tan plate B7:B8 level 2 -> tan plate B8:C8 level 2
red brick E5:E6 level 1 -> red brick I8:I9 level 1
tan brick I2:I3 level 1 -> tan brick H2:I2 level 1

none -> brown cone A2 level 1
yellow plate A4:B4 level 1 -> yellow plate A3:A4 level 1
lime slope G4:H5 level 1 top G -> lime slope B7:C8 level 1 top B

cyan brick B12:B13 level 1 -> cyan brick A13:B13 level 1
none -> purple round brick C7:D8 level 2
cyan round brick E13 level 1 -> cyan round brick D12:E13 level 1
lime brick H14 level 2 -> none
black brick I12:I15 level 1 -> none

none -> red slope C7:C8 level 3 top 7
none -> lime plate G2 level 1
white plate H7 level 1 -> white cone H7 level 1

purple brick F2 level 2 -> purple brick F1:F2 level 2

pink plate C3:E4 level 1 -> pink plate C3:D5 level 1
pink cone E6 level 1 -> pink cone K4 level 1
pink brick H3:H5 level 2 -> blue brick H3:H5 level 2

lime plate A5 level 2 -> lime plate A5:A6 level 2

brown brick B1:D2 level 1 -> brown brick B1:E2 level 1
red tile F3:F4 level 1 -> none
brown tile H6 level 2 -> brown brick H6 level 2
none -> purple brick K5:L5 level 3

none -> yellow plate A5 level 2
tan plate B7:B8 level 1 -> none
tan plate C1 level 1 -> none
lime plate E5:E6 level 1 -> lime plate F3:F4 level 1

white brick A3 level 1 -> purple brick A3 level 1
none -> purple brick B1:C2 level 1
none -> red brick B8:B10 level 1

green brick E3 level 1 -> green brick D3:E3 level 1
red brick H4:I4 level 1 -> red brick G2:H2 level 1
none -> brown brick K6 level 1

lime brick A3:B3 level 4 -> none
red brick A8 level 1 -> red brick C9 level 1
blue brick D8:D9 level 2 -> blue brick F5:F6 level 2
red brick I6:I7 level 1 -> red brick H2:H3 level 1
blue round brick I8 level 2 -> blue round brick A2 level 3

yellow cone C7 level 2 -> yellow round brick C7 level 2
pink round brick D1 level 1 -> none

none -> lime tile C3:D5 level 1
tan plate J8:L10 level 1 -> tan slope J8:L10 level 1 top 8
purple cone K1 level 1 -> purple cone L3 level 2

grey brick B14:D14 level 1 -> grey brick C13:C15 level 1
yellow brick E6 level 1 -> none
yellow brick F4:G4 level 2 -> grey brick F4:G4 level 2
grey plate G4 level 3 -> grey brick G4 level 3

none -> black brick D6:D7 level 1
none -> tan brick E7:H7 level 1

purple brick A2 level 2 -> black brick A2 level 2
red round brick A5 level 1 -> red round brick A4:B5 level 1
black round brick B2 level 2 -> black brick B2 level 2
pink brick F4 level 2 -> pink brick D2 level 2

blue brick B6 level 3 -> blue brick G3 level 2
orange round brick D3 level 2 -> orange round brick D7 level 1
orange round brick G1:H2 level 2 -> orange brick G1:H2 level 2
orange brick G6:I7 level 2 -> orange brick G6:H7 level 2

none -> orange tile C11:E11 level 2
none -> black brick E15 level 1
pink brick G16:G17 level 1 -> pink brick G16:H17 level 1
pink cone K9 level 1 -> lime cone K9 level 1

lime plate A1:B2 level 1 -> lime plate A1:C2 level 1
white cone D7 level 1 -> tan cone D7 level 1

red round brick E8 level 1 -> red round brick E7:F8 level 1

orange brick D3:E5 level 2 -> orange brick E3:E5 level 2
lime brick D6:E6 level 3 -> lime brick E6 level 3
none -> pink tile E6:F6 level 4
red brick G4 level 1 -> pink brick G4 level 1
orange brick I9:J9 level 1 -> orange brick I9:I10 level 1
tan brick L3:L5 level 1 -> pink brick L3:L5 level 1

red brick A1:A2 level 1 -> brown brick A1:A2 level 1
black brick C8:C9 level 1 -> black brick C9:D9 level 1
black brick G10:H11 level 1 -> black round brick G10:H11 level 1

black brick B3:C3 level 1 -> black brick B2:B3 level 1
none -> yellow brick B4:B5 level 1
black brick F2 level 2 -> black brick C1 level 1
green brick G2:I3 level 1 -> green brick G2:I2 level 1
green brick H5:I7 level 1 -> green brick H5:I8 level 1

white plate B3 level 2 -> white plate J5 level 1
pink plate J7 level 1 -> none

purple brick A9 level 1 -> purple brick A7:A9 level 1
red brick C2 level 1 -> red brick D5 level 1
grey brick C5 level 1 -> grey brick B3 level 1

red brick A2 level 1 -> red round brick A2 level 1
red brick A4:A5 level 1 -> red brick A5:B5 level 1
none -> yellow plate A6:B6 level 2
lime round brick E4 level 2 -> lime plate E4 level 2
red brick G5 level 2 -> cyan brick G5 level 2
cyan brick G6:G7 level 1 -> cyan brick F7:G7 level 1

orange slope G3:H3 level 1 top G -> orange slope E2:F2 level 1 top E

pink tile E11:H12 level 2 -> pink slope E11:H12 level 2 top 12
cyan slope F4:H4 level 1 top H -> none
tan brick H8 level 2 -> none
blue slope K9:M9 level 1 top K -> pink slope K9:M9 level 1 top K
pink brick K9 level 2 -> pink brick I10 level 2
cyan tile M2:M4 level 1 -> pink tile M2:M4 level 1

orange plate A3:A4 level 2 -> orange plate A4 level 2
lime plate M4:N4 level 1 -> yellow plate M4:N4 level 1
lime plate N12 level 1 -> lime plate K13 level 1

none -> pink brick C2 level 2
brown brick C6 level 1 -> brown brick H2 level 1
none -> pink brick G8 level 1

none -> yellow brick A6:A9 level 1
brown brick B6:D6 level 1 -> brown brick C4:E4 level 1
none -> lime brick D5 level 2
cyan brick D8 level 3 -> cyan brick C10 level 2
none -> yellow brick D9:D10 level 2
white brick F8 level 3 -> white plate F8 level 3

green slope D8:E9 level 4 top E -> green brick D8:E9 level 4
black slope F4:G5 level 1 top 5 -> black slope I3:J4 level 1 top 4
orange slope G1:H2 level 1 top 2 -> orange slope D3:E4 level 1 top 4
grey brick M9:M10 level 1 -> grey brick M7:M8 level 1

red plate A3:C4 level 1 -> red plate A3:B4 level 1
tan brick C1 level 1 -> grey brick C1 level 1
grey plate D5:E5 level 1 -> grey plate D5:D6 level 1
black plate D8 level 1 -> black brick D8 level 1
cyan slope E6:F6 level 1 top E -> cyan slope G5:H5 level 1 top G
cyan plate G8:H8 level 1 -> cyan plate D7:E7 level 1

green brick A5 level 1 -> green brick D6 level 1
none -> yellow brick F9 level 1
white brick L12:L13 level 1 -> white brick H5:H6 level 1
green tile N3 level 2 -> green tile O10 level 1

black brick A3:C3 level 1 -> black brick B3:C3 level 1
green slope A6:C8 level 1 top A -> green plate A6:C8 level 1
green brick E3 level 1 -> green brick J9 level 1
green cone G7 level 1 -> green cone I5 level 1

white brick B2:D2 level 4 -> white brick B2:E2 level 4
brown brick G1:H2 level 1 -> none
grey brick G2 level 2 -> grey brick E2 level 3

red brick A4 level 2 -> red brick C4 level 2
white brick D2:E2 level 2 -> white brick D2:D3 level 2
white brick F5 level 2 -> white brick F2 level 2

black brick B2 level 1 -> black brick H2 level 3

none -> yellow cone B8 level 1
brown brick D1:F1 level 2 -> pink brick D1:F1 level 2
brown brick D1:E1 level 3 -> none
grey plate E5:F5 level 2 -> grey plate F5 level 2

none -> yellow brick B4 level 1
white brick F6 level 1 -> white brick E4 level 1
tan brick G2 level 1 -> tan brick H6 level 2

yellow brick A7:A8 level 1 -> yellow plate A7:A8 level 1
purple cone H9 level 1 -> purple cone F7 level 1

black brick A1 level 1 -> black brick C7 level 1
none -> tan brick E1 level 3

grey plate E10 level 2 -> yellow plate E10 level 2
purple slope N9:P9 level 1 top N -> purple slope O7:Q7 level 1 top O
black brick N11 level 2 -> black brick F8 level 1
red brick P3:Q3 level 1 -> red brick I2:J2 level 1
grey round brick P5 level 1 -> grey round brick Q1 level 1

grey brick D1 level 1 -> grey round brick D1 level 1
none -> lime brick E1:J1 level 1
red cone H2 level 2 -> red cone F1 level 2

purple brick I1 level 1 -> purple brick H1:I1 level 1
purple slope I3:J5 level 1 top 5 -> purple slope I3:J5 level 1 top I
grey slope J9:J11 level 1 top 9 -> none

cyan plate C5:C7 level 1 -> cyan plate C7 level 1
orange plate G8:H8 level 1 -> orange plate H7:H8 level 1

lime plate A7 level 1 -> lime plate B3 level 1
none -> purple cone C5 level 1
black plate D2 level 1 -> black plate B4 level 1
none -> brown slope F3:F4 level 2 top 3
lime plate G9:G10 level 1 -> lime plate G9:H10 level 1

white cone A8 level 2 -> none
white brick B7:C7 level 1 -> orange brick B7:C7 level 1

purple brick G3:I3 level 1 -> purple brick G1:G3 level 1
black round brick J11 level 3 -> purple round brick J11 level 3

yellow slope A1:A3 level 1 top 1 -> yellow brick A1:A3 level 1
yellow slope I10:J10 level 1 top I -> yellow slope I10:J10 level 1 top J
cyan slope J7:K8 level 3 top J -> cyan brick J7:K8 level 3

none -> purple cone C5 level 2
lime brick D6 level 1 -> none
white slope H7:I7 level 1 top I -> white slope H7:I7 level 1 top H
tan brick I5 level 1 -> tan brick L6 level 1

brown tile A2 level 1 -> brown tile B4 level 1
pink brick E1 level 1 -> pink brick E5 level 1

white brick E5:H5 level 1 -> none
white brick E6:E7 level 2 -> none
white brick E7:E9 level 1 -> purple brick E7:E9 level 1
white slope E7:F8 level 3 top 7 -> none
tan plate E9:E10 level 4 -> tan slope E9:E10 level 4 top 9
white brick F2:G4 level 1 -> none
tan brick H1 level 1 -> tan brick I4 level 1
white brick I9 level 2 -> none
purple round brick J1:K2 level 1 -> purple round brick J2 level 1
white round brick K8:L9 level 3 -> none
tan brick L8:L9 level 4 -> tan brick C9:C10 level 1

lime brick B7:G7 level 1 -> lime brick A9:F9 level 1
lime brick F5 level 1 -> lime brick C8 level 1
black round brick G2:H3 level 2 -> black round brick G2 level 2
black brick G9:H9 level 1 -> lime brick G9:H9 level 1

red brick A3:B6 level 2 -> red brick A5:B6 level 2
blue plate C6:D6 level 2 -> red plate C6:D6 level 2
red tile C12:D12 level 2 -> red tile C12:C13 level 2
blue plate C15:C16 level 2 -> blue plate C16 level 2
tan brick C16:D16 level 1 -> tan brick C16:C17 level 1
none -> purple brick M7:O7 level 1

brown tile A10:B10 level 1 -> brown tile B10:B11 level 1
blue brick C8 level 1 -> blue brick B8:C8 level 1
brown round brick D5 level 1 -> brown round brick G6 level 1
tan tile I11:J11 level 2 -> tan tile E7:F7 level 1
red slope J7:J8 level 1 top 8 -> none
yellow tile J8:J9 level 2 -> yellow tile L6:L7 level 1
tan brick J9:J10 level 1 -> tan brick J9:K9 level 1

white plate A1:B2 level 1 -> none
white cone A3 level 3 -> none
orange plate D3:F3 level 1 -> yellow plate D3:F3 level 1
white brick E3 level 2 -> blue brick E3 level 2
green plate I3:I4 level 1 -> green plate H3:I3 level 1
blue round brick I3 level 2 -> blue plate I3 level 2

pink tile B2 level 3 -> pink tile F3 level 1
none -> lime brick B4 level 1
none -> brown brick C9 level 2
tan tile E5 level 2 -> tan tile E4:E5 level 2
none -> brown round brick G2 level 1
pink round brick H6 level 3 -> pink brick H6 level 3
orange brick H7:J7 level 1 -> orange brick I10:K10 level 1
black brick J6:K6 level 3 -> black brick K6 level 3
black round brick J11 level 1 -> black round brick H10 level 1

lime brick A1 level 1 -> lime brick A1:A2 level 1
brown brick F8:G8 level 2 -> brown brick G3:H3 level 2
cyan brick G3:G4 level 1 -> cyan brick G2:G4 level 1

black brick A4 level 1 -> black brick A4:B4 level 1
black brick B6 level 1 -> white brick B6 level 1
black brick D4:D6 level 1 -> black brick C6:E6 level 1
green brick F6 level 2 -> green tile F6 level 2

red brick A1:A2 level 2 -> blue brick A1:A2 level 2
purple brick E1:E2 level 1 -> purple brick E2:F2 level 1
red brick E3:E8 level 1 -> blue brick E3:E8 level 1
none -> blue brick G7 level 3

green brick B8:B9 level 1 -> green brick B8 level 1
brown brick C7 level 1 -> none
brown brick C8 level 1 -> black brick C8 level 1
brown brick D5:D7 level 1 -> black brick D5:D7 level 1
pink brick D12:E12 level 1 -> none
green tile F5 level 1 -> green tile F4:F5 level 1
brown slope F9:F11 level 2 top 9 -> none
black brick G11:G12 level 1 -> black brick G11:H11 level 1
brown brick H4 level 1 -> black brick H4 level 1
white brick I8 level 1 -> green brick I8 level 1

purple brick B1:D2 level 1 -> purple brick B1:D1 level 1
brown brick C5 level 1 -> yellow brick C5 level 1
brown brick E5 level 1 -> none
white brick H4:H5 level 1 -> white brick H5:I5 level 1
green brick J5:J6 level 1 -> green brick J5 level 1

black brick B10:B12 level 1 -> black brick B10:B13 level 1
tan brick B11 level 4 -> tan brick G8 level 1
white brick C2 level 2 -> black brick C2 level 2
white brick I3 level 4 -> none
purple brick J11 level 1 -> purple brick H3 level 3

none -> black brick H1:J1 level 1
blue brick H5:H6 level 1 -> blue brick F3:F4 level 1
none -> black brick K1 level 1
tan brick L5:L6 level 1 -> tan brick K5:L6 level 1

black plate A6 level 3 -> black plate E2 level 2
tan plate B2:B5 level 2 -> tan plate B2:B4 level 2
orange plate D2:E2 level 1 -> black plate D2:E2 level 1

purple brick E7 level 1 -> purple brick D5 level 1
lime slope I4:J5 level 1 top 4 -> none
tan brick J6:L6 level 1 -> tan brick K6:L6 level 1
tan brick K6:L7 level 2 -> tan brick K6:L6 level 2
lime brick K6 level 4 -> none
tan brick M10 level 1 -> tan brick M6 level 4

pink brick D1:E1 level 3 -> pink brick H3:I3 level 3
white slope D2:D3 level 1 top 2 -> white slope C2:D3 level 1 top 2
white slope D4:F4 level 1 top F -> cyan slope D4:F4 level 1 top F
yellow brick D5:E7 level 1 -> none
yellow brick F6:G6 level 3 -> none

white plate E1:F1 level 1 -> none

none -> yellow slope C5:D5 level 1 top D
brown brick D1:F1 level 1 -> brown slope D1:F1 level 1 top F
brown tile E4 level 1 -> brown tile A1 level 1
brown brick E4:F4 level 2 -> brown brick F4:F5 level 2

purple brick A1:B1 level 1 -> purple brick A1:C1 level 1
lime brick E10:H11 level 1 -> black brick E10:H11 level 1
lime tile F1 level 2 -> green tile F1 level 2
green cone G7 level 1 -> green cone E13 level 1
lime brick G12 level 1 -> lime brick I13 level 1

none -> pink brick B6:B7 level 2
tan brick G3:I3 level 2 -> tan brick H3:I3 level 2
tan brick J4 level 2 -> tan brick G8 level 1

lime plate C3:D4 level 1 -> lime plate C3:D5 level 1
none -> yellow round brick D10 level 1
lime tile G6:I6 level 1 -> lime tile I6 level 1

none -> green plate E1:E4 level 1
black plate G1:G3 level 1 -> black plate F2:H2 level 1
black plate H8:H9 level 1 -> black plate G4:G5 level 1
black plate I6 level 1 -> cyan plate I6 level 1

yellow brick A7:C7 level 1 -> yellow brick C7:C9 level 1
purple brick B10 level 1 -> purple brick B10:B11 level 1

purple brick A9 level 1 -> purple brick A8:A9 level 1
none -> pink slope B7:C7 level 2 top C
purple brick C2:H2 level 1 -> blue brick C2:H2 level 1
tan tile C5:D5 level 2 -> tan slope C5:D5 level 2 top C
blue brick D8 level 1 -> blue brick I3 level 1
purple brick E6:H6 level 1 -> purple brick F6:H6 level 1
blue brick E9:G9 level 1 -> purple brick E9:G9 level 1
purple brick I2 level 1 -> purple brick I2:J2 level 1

------------------------------------------------------------------------

#### Work instruction:
Take exactly the lines from the one containing "cyan plate C5:C7" through the one containing "blue brick C8" in the data above, and output them with nothing added.

#### Answer box:
cyan plate C5:C7 level 1 -> cyan plate C7 level 1
orange plate G8:H8 level 1 -> orange plate H7:H8 level 1

lime plate A7 level 1 -> lime plate B3 level 1
none -> purple cone C5 level 1
black plate D2 level 1 -> black plate B4 level 1
none -> brown slope F3:F4 level 2 top 3
lime plate G9:G10 level 1 -> lime plate G9:H10 level 1

white cone A8 level 2 -> none
white brick B7:C7 level 1 -> orange brick B7:C7 level 1

purple brick G3:I3 level 1 -> purple brick G1:G3 level 1
black round brick J11 level 3 -> purple round brick J11 level 3

yellow slope A1:A3 level 1 top 1 -> yellow brick A1:A3 level 1
yellow slope I10:J10 level 1 top I -> yellow slope I10:J10 level 1 top J
cyan slope J7:K8 level 3 top J -> cyan brick J7:K8 level 3

none -> purple cone C5 level 2
lime brick D6 level 1 -> none
white slope H7:I7 level 1 top I -> white slope H7:I7 level 1 top H
tan brick I5 level 1 -> tan brick L6 level 1

brown tile A2 level 1 -> brown tile B4 level 1
pink brick E1 level 1 -> pink brick E5 level 1

white brick E5:H5 level 1 -> none
white brick E6:E7 level 2 -> none
white brick E7:E9 level 1 -> purple brick E7:E9 level 1
white slope E7:F8 level 3 top 7 -> none
tan plate E9:E10 level 4 -> tan slope E9:E10 level 4 top 9
white brick F2:G4 level 1 -> none
tan brick H1 level 1 -> tan brick I4 level 1
white brick I9 level 2 -> none
purple round brick J1:K2 level 1 -> purple round brick J2 level 1
white round brick K8:L9 level 3 -> none
tan brick L8:L9 level 4 -> tan brick C9:C10 level 1

lime brick B7:G7 level 1 -> lime brick A9:F9 level 1
lime brick F5 level 1 -> lime brick C8 level 1
black round brick G2:H3 level 2 -> black round brick G2 level 2
black brick G9:H9 level 1 -> lime brick G9:H9 level 1

red brick A3:B6 level 2 -> red brick A5:B6 level 2
blue plate C6:D6 level 2 -> red plate C6:D6 level 2
red tile C12:D12 level 2 -> red tile C12:C13 level 2
blue plate C15:C16 level 2 -> blue plate C16 level 2
tan brick C16:D16 level 1 -> tan brick C16:C17 level 1
none -> purple brick M7:O7 level 1

brown tile A10:B10 level 1 -> brown tile B10:B11 level 1
blue brick C8 level 1 -> blue brick B8:C8 level 1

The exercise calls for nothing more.